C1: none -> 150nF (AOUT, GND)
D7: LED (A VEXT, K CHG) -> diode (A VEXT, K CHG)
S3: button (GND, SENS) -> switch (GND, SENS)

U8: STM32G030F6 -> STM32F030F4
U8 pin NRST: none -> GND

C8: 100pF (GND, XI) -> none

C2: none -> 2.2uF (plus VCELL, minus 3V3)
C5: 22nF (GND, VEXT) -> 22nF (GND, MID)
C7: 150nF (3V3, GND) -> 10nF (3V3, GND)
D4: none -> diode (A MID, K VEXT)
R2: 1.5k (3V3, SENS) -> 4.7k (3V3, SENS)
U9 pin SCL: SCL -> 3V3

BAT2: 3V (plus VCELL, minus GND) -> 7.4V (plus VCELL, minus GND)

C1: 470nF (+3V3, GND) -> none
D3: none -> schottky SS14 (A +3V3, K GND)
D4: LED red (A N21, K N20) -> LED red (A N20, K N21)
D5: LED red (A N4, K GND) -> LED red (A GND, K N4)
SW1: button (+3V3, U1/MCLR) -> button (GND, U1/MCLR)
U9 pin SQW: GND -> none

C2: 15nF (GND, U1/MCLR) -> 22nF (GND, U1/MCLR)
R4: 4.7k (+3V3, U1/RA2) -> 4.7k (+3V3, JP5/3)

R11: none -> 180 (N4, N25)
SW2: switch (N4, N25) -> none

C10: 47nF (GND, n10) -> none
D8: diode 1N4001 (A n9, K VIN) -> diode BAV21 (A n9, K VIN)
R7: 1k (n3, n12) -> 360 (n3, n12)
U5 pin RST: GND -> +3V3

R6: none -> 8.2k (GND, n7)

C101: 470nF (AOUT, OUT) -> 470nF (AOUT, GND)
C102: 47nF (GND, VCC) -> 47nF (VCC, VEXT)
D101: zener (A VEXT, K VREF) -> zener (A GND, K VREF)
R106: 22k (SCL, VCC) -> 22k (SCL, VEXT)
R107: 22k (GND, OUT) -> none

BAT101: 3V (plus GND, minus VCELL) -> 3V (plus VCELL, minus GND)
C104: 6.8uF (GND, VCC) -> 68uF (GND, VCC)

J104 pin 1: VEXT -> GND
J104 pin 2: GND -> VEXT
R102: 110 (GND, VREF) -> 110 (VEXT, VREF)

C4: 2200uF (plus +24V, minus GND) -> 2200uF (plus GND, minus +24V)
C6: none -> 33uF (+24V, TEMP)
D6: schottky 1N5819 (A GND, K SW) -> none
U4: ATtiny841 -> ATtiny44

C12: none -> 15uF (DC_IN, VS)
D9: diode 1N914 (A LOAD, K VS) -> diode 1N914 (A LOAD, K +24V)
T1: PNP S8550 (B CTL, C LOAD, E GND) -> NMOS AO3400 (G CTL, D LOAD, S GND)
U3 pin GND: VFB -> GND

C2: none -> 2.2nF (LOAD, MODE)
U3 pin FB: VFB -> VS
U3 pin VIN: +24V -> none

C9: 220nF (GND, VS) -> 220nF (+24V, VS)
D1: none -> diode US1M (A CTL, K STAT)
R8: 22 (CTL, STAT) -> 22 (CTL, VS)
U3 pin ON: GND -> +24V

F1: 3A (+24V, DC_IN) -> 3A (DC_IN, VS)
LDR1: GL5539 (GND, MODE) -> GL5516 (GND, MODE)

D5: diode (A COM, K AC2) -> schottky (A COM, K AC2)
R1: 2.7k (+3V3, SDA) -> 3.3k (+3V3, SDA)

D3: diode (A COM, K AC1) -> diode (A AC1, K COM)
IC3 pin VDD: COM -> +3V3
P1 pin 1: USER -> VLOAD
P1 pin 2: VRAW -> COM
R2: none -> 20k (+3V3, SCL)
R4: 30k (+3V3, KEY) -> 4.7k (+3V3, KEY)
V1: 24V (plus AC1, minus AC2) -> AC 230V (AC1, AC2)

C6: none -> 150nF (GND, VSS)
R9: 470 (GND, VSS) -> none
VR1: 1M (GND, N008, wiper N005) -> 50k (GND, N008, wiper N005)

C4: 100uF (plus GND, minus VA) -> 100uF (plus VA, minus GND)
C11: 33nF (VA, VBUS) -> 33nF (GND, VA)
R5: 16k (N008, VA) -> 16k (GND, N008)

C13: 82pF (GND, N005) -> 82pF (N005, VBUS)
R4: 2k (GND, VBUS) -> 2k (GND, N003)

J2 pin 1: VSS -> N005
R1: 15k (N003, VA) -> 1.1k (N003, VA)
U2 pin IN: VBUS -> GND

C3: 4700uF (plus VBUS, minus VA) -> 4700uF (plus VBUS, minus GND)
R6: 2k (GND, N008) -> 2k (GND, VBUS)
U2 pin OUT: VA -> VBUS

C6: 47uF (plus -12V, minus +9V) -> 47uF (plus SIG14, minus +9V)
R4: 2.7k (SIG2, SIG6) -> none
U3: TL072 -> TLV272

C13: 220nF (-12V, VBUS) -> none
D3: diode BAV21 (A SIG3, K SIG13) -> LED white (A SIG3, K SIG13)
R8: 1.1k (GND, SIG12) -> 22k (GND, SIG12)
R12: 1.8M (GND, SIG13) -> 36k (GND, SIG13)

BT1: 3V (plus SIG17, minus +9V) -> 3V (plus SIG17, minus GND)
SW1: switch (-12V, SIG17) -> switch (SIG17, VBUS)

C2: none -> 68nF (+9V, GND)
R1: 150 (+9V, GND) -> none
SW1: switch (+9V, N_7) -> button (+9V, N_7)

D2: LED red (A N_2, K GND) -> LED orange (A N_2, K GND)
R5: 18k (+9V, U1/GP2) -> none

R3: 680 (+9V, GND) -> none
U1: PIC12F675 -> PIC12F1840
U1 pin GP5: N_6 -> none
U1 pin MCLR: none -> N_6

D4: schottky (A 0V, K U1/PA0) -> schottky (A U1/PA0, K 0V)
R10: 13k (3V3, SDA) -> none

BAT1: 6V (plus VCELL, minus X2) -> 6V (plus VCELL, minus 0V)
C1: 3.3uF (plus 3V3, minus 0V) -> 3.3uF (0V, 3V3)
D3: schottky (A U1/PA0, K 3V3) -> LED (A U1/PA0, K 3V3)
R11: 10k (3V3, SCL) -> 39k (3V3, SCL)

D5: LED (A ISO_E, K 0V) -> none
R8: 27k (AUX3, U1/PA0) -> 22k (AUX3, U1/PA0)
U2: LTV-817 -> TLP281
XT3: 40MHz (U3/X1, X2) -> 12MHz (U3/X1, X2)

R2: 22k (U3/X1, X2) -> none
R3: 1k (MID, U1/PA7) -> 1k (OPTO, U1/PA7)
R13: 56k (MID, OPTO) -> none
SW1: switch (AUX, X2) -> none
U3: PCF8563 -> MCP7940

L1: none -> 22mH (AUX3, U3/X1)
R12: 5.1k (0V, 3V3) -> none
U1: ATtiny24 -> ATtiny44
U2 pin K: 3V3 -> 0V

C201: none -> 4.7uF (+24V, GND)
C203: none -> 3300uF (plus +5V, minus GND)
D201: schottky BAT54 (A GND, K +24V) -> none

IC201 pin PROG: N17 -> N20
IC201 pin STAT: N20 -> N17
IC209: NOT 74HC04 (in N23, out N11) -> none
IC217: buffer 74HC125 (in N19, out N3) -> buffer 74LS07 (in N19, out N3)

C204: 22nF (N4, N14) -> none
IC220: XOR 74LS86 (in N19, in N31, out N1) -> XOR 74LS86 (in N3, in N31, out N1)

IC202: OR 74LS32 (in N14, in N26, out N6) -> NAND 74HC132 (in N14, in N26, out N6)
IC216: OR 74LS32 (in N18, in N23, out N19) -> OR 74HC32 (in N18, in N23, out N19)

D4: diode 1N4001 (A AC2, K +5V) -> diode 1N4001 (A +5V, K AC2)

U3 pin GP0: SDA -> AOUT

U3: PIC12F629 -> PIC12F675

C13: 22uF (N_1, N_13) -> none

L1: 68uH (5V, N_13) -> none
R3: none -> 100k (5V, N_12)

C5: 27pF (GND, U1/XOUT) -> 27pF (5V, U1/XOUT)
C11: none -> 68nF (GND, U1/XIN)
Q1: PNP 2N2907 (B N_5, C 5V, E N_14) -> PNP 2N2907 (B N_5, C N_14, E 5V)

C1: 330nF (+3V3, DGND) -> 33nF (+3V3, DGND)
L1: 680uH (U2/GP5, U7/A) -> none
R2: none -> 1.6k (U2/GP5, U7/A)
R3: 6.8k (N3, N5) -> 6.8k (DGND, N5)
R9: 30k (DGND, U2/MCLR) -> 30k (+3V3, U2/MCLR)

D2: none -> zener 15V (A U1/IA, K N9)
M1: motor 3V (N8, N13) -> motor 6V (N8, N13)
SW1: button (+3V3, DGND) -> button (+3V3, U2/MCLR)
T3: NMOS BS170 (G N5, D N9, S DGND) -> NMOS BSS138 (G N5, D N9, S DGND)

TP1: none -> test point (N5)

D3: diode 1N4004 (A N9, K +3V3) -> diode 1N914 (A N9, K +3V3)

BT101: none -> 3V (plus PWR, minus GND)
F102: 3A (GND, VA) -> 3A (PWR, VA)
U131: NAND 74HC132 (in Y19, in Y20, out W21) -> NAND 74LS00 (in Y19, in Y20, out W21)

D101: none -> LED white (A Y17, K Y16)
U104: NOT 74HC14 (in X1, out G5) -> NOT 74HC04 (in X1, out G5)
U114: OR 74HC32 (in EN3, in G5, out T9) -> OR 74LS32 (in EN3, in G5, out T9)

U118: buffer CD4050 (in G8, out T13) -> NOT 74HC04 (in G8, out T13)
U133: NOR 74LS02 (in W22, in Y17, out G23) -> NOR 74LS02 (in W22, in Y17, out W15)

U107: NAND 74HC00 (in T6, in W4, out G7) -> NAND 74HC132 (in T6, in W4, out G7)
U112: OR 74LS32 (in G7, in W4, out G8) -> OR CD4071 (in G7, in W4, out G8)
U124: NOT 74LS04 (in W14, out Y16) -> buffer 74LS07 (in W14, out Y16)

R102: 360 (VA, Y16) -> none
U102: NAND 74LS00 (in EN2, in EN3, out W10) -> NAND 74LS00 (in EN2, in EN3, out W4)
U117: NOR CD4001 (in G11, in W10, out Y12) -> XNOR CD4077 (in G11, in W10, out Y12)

________________________________________

Provide the number of lines in the data above that contain the string "AOUT", and nothing else.

3